**Stated problem**. Copy each of the following lines with no changes at all.

**Task material**.
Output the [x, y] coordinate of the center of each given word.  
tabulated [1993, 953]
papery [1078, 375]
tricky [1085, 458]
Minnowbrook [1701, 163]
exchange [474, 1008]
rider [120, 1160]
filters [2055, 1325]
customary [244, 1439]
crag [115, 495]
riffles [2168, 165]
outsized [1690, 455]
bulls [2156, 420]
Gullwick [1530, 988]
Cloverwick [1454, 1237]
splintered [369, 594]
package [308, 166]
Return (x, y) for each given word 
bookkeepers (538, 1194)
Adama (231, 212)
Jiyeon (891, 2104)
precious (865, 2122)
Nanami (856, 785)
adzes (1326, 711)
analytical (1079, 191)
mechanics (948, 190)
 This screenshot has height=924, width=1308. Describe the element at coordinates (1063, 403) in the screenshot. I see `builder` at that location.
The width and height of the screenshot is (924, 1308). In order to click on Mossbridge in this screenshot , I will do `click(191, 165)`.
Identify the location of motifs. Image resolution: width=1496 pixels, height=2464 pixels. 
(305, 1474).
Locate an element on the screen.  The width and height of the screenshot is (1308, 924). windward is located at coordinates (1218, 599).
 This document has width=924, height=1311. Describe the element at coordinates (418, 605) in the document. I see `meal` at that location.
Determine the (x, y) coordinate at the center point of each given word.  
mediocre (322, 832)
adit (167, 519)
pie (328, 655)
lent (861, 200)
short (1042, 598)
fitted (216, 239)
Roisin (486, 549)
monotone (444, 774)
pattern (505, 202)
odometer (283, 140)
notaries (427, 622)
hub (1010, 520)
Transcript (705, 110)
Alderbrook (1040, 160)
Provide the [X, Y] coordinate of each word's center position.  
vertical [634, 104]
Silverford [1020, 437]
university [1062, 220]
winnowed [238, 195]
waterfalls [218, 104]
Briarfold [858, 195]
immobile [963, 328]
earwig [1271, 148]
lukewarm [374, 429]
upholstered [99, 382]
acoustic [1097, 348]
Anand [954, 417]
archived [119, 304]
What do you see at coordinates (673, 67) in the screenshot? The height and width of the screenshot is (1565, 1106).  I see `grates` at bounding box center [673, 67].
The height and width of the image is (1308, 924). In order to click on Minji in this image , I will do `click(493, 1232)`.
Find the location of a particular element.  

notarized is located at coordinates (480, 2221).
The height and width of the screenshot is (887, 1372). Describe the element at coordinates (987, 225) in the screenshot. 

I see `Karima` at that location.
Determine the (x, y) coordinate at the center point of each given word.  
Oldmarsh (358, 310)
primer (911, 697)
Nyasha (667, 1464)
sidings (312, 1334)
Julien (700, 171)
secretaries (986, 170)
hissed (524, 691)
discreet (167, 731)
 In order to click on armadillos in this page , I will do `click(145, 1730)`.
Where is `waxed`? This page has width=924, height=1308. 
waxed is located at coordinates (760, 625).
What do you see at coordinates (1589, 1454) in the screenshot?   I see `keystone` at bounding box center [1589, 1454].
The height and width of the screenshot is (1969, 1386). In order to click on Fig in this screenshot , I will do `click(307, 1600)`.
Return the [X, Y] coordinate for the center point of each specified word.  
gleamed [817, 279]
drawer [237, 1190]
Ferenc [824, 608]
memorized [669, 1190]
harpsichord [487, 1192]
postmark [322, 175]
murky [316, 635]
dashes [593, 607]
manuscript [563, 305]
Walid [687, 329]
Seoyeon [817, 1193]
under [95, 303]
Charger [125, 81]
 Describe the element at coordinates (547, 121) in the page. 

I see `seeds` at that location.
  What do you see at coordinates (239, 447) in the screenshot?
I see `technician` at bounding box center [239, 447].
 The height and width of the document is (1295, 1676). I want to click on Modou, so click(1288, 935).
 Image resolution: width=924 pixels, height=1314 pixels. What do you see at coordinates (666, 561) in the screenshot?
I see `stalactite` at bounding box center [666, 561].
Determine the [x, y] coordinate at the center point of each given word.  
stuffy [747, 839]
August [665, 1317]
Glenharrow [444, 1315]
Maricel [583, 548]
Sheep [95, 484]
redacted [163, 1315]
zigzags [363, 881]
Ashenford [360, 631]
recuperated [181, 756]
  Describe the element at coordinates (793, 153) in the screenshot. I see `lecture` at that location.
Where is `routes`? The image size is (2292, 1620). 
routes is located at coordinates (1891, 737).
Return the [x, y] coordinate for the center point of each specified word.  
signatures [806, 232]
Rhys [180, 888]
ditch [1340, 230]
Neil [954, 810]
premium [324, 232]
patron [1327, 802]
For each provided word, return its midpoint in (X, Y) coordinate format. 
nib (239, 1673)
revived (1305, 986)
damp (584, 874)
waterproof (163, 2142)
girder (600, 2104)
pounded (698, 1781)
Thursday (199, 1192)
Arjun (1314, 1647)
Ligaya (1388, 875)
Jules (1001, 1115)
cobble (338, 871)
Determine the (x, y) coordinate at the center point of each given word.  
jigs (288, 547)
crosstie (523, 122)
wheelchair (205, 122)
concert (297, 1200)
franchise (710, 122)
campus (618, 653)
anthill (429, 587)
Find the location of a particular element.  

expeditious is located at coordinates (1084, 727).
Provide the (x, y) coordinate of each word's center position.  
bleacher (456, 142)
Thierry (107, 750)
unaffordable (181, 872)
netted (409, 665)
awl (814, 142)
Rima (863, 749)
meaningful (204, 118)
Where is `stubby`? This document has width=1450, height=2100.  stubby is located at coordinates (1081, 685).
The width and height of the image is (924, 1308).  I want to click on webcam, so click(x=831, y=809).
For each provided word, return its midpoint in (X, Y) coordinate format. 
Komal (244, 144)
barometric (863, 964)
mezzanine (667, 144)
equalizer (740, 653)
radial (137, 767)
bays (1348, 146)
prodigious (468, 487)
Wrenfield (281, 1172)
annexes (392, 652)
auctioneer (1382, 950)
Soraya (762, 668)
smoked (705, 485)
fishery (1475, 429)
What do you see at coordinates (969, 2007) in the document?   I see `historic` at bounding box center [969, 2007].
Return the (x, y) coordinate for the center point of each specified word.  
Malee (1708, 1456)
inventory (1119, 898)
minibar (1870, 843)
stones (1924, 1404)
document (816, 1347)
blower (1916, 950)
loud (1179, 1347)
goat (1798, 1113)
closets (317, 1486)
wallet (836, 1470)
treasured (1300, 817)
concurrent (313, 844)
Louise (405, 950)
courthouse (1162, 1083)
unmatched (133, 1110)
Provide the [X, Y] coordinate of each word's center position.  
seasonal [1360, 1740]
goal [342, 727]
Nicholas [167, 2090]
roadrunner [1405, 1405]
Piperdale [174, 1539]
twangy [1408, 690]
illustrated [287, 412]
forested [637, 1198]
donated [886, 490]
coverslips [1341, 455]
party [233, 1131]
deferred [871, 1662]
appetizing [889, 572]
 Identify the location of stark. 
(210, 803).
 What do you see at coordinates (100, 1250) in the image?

**Full response**.
Output the [x, y] coordinate of the center of each given word.  
tabulated [1993, 953]
papery [1078, 375]
tricky [1085, 458]
Minnowbrook [1701, 163]
exchange [474, 1008]
rider [120, 1160]
filters [2055, 1325]
customary [244, 1439]
crag [115, 495]
riffles [2168, 165]
outsized [1690, 455]
bulls [2156, 420]
Gullwick [1530, 988]
Cloverwick [1454, 1237]
splintered [369, 594]
package [308, 166]
Return (x, y) for each given word 
bookkeepers (538, 1194)
Adama (231, 212)
Jiyeon (891, 2104)
precious (865, 2122)
Nanami (856, 785)
adzes (1326, 711)
analytical (1079, 191)
mechanics (948, 190)
 This screenshot has height=924, width=1308. Describe the element at coordinates (1063, 403) in the screenshot. I see `builder` at that location.
The width and height of the screenshot is (924, 1308). In order to click on Mossbridge in this screenshot , I will do `click(191, 165)`.
Identify the location of motifs. Image resolution: width=1496 pixels, height=2464 pixels. 
(305, 1474).
Locate an element on the screen.  The width and height of the screenshot is (1308, 924). windward is located at coordinates (1218, 599).
 This document has width=924, height=1311. Describe the element at coordinates (418, 605) in the document. I see `meal` at that location.
Determine the (x, y) coordinate at the center point of each given word.  
mediocre (322, 832)
adit (167, 519)
pie (328, 655)
lent (861, 200)
short (1042, 598)
fitted (216, 239)
Roisin (486, 549)
monotone (444, 774)
pattern (505, 202)
odometer (283, 140)
notaries (427, 622)
hub (1010, 520)
Transcript (705, 110)
Alderbrook (1040, 160)
Provide the [X, Y] coordinate of each word's center position.  
vertical [634, 104]
Silverford [1020, 437]
university [1062, 220]
winnowed [238, 195]
waterfalls [218, 104]
Briarfold [858, 195]
immobile [963, 328]
earwig [1271, 148]
lukewarm [374, 429]
upholstered [99, 382]
acoustic [1097, 348]
Anand [954, 417]
archived [119, 304]
What do you see at coordinates (673, 67) in the screenshot? The height and width of the screenshot is (1565, 1106).  I see `grates` at bounding box center [673, 67].
The height and width of the image is (1308, 924). In order to click on Minji in this image , I will do `click(493, 1232)`.
Find the location of a particular element.  

notarized is located at coordinates (480, 2221).
The height and width of the screenshot is (887, 1372). Describe the element at coordinates (987, 225) in the screenshot. 

I see `Karima` at that location.
Determine the (x, y) coordinate at the center point of each given word.  
Oldmarsh (358, 310)
primer (911, 697)
Nyasha (667, 1464)
sidings (312, 1334)
Julien (700, 171)
secretaries (986, 170)
hissed (524, 691)
discreet (167, 731)
 In order to click on armadillos in this page , I will do `click(145, 1730)`.
Where is `waxed`? This page has width=924, height=1308. 
waxed is located at coordinates (760, 625).
What do you see at coordinates (1589, 1454) in the screenshot?   I see `keystone` at bounding box center [1589, 1454].
The height and width of the screenshot is (1969, 1386). In order to click on Fig in this screenshot , I will do `click(307, 1600)`.
Return the [X, Y] coordinate for the center point of each specified word.  
gleamed [817, 279]
drawer [237, 1190]
Ferenc [824, 608]
memorized [669, 1190]
harpsichord [487, 1192]
postmark [322, 175]
murky [316, 635]
dashes [593, 607]
manuscript [563, 305]
Walid [687, 329]
Seoyeon [817, 1193]
under [95, 303]
Charger [125, 81]
 Describe the element at coordinates (547, 121) in the page. 

I see `seeds` at that location.
  What do you see at coordinates (239, 447) in the screenshot?
I see `technician` at bounding box center [239, 447].
 The height and width of the document is (1295, 1676). I want to click on Modou, so click(1288, 935).
 Image resolution: width=924 pixels, height=1314 pixels. What do you see at coordinates (666, 561) in the screenshot?
I see `stalactite` at bounding box center [666, 561].
Determine the [x, y] coordinate at the center point of each given word.  
stuffy [747, 839]
August [665, 1317]
Glenharrow [444, 1315]
Maricel [583, 548]
Sheep [95, 484]
redacted [163, 1315]
zigzags [363, 881]
Ashenford [360, 631]
recuperated [181, 756]
  Describe the element at coordinates (793, 153) in the screenshot. I see `lecture` at that location.
Where is `routes`? The image size is (2292, 1620). 
routes is located at coordinates (1891, 737).
Return the [x, y] coordinate for the center point of each specified word.  
signatures [806, 232]
Rhys [180, 888]
ditch [1340, 230]
Neil [954, 810]
premium [324, 232]
patron [1327, 802]
For each provided word, return its midpoint in (X, Y) coordinate format. 
nib (239, 1673)
revived (1305, 986)
damp (584, 874)
waterproof (163, 2142)
girder (600, 2104)
pounded (698, 1781)
Thursday (199, 1192)
Arjun (1314, 1647)
Ligaya (1388, 875)
Jules (1001, 1115)
cobble (338, 871)
Determine the (x, y) coordinate at the center point of each given word.  
jigs (288, 547)
crosstie (523, 122)
wheelchair (205, 122)
concert (297, 1200)
franchise (710, 122)
campus (618, 653)
anthill (429, 587)
Find the location of a particular element.  

expeditious is located at coordinates (1084, 727).
Provide the (x, y) coordinate of each word's center position.  
bleacher (456, 142)
Thierry (107, 750)
unaffordable (181, 872)
netted (409, 665)
awl (814, 142)
Rima (863, 749)
meaningful (204, 118)
Where is `stubby`? This document has width=1450, height=2100.  stubby is located at coordinates (1081, 685).
The width and height of the image is (924, 1308).  I want to click on webcam, so click(x=831, y=809).
For each provided word, return its midpoint in (X, Y) coordinate format. 
Komal (244, 144)
barometric (863, 964)
mezzanine (667, 144)
equalizer (740, 653)
radial (137, 767)
bays (1348, 146)
prodigious (468, 487)
Wrenfield (281, 1172)
annexes (392, 652)
auctioneer (1382, 950)
Soraya (762, 668)
smoked (705, 485)
fishery (1475, 429)
What do you see at coordinates (969, 2007) in the document?   I see `historic` at bounding box center [969, 2007].
Return the (x, y) coordinate for the center point of each specified word.  
Malee (1708, 1456)
inventory (1119, 898)
minibar (1870, 843)
stones (1924, 1404)
document (816, 1347)
blower (1916, 950)
loud (1179, 1347)
goat (1798, 1113)
closets (317, 1486)
wallet (836, 1470)
treasured (1300, 817)
concurrent (313, 844)
Louise (405, 950)
courthouse (1162, 1083)
unmatched (133, 1110)
Provide the [X, Y] coordinate of each word's center position.  
seasonal [1360, 1740]
goal [342, 727]
Nicholas [167, 2090]
roadrunner [1405, 1405]
Piperdale [174, 1539]
twangy [1408, 690]
illustrated [287, 412]
forested [637, 1198]
donated [886, 490]
coverslips [1341, 455]
party [233, 1131]
deferred [871, 1662]
appetizing [889, 572]
 Identify the location of stark. 
(210, 803).
 What do you see at coordinates (100, 1250) in the image?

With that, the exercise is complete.